PROBLEM STATEMENT => The answer must be an exact copy of the lines from the one with "(482, 265) = (332, 334): pink" to the last line of the entries below, both included, and must contain no pictures.

PROVIDED DATA =>
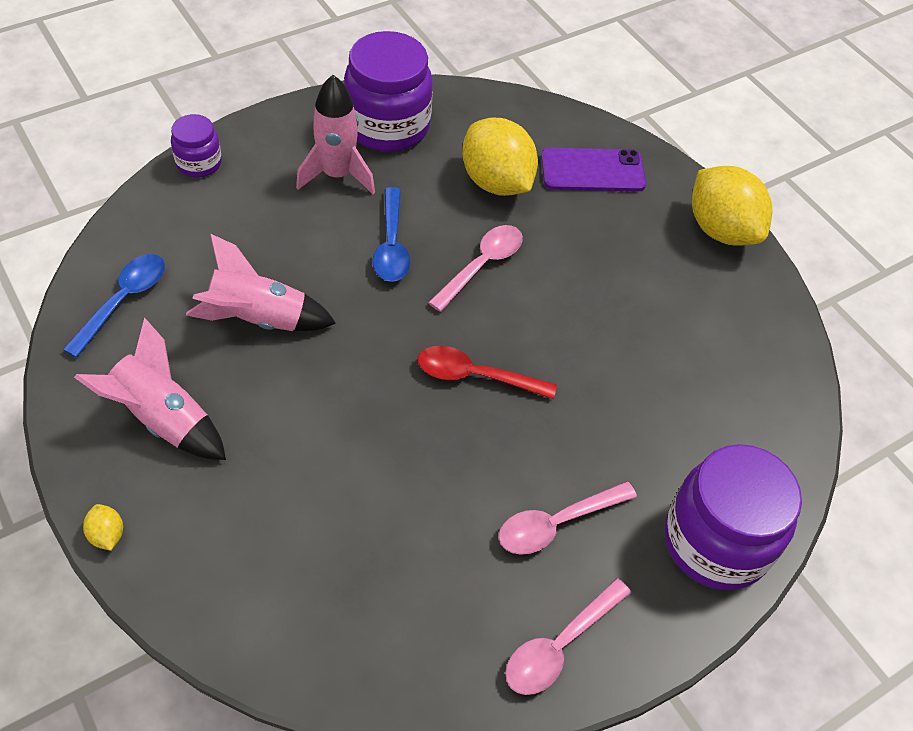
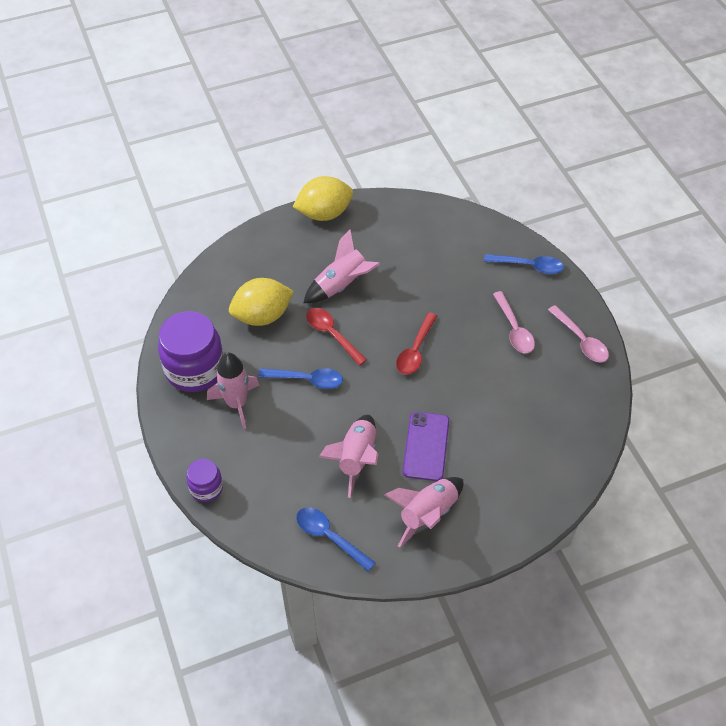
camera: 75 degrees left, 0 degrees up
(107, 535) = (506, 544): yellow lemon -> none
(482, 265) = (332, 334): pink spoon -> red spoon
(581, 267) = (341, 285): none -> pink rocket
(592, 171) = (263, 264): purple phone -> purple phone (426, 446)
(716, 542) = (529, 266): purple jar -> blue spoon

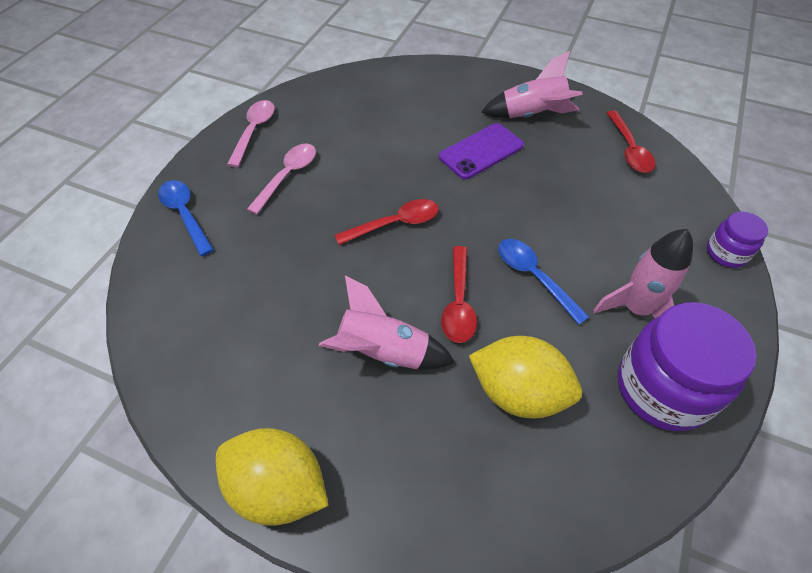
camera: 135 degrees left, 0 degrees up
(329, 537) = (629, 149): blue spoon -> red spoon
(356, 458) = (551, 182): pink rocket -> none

TASK RESPONSE =>
(482, 265) = (332, 334): pink spoon -> red spoon
(581, 267) = (341, 285): none -> pink rocket
(592, 171) = (263, 264): purple phone -> purple phone (426, 446)
(716, 542) = (529, 266): purple jar -> blue spoon

camera: 135 degrees left, 0 degrees up
(329, 537) = (629, 149): blue spoon -> red spoon
(356, 458) = (551, 182): pink rocket -> none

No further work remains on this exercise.